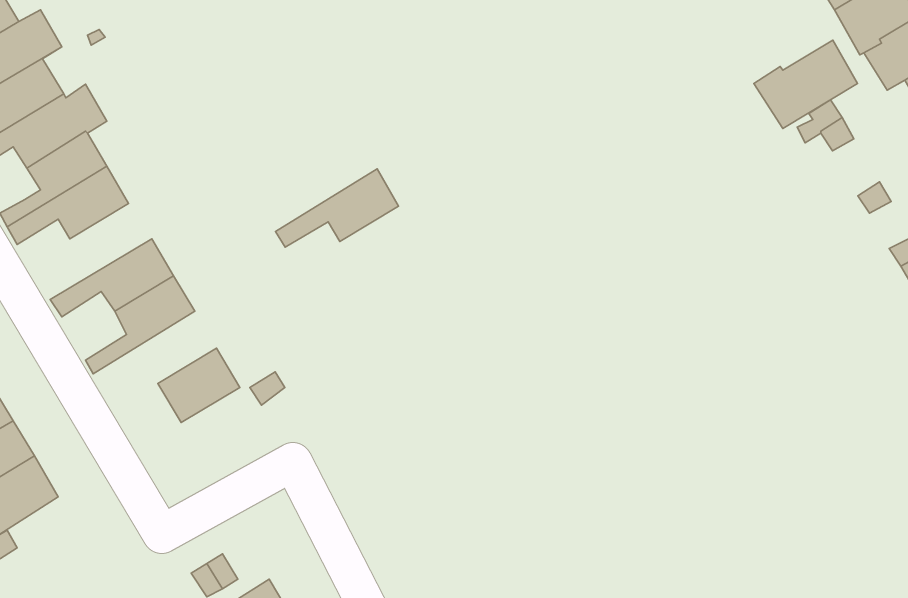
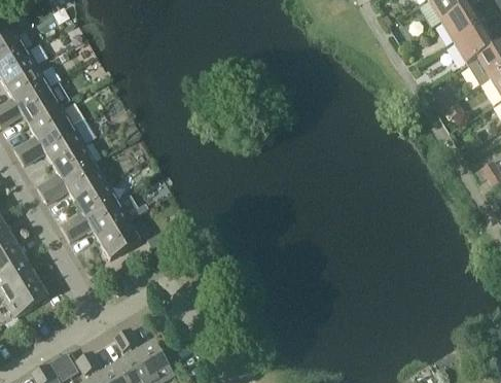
building: [754,40,858,128] -> none
building: [275,169,399,247] -> [63,200,128,241]
building: none -> [36,143,94,194]

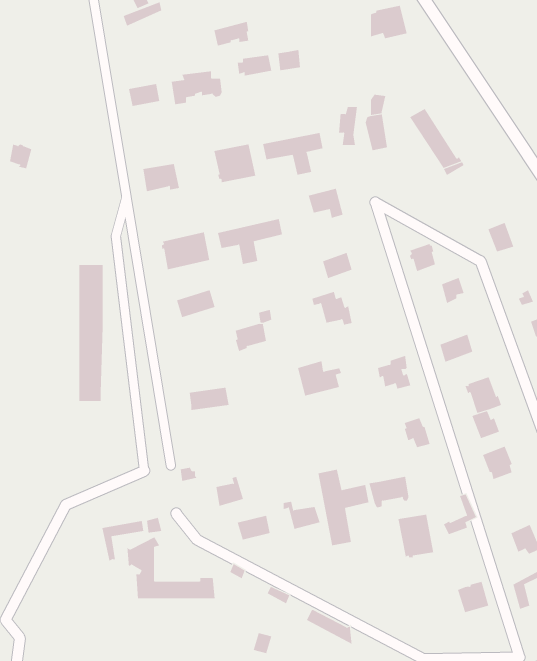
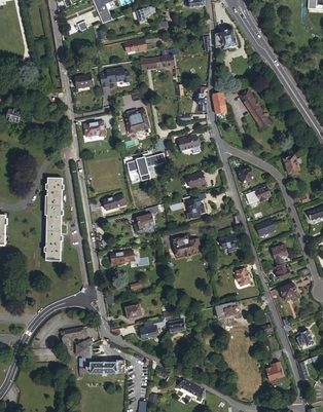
building: [263,132,323,176] -> none
building: [161,231,210,270] -> none
building: [318,469,369,546] -> none
building: [398,514,434,558] -> none

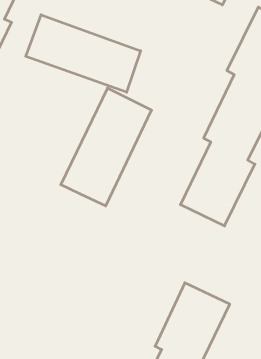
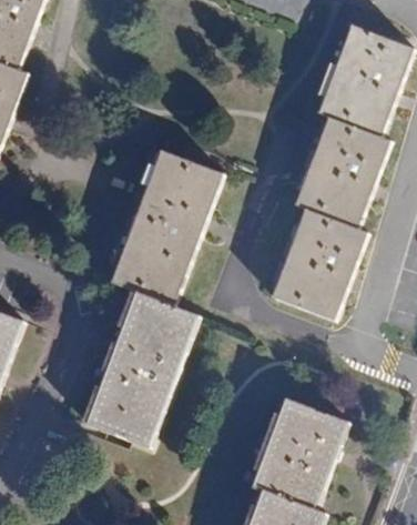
building: [26,15,141,92] -> none
building: none -> [87,292,197,446]

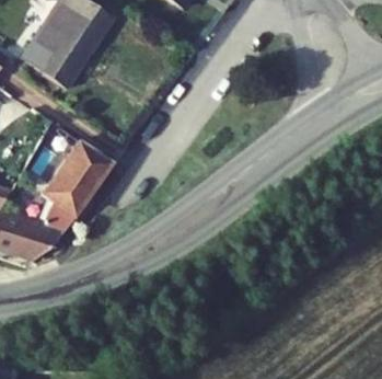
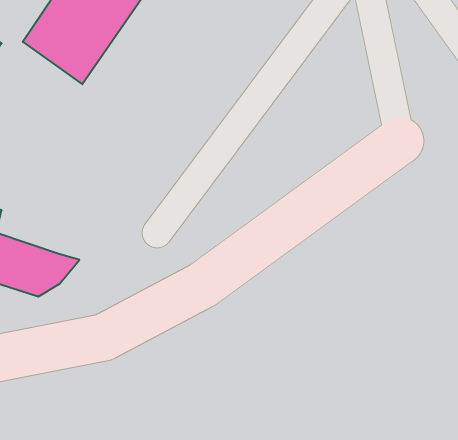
building: [34,140,113,226] -> none

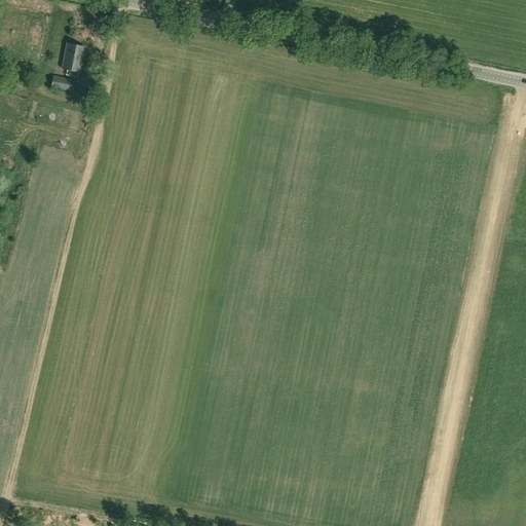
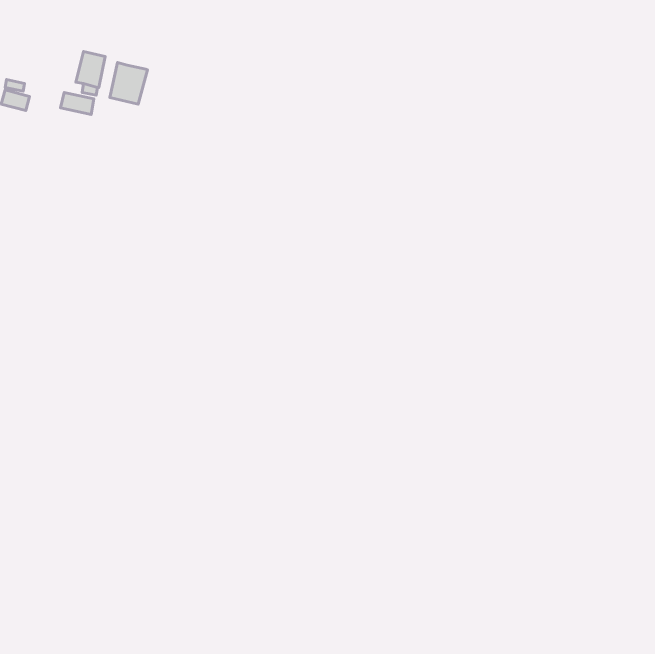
building: none -> [110,62,147,104]

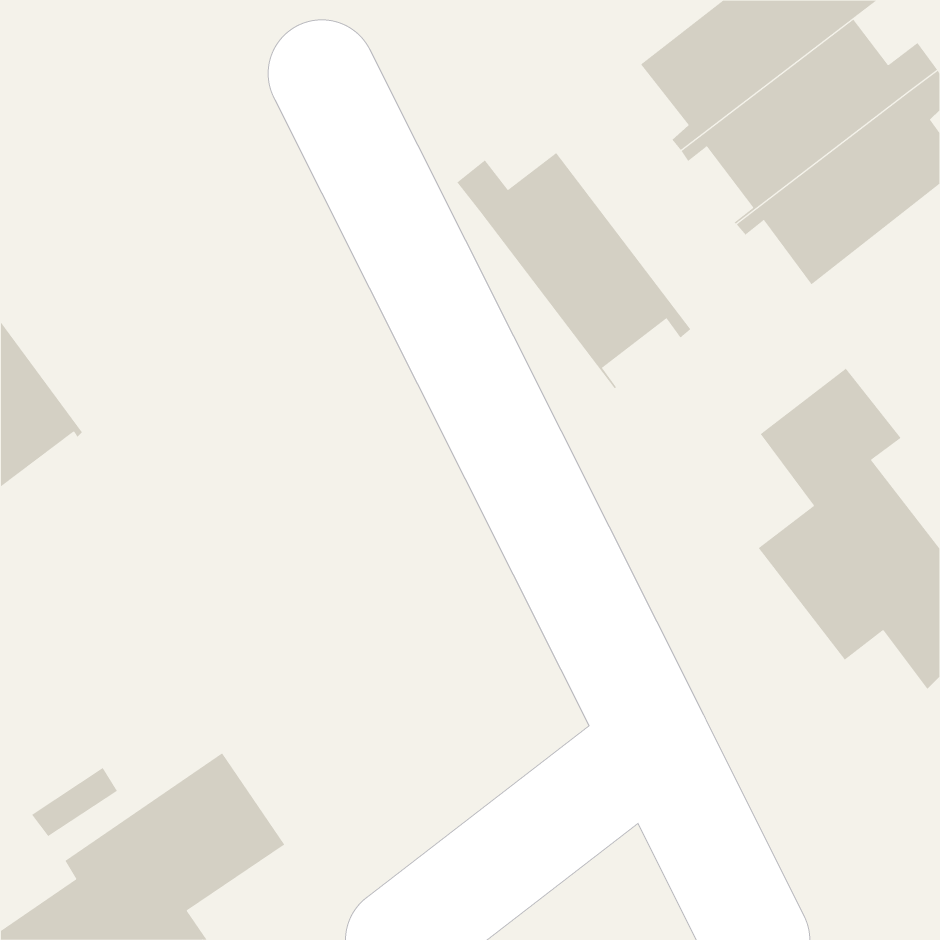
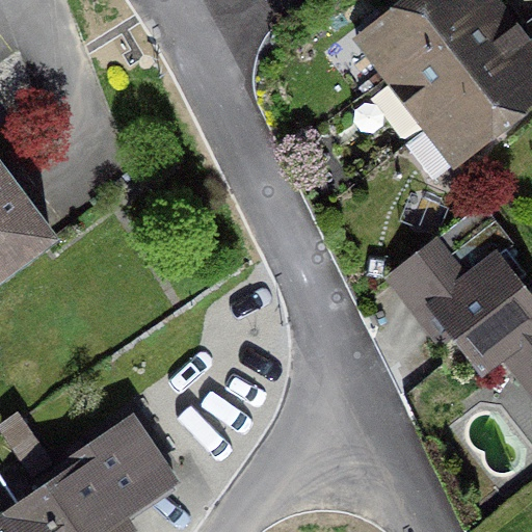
building: [457,152,691,389] -> none

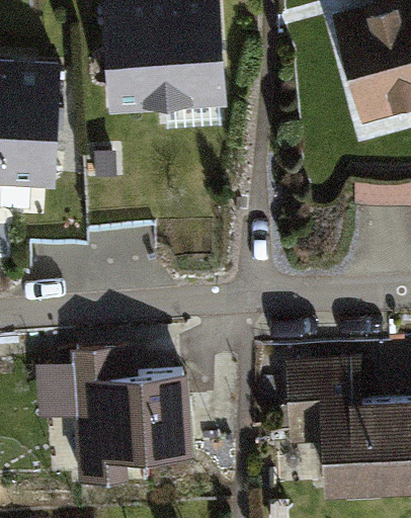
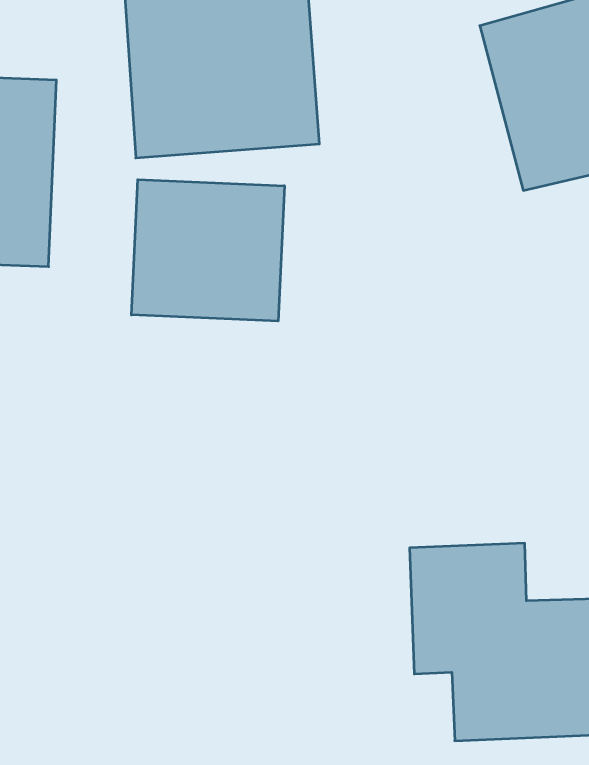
building: none -> [131,180,284,321]
building: [73,355,191,491] -> none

* _Requirement_
Write the material out again word for word and omit any images.

* _Answer box_
building: [754,40,858,128] -> none
building: [275,169,399,247] -> [63,200,128,241]
building: none -> [36,143,94,194]

building: [263,132,323,176] -> none
building: [161,231,210,270] -> none
building: [318,469,369,546] -> none
building: [398,514,434,558] -> none

building: [26,15,141,92] -> none
building: none -> [87,292,197,446]

building: [34,140,113,226] -> none

building: none -> [110,62,147,104]

building: [457,152,691,389] -> none

building: none -> [131,180,284,321]
building: [73,355,191,491] -> none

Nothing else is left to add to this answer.